--- Given records Enclosed Below ---
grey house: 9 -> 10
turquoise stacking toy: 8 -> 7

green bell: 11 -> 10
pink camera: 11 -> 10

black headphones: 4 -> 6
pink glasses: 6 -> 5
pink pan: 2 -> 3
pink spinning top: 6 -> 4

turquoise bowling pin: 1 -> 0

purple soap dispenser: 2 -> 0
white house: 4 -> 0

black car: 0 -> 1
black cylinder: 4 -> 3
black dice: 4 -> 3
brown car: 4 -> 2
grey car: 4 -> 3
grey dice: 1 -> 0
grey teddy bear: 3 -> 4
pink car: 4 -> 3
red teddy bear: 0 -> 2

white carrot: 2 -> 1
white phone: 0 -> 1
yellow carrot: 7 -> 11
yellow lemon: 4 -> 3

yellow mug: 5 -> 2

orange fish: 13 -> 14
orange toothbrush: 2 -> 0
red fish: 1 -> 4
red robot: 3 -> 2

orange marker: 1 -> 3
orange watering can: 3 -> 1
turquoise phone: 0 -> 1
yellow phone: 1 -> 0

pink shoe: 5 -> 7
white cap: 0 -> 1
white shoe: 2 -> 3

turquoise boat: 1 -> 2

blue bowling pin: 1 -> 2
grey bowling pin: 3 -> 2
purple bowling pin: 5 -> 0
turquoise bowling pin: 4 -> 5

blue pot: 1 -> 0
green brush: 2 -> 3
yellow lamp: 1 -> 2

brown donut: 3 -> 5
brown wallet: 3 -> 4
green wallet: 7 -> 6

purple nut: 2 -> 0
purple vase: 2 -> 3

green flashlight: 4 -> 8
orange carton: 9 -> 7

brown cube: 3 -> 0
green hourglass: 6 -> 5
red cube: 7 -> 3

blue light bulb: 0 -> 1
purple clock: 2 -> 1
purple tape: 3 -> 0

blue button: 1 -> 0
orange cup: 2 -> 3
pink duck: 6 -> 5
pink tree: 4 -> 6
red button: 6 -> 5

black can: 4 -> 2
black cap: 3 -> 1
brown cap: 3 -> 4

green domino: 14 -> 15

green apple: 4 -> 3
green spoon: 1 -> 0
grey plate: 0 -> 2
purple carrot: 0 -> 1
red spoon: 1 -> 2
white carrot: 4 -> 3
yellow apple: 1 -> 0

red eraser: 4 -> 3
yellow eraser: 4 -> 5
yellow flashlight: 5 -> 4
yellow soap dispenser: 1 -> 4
--- End of Enclosed Given records ---
The expected answer holds each line from the listing above where the string "pink" is present.

Response to the exercise:
pink camera: 11 -> 10
pink glasses: 6 -> 5
pink pan: 2 -> 3
pink spinning top: 6 -> 4
pink car: 4 -> 3
pink shoe: 5 -> 7
pink duck: 6 -> 5
pink tree: 4 -> 6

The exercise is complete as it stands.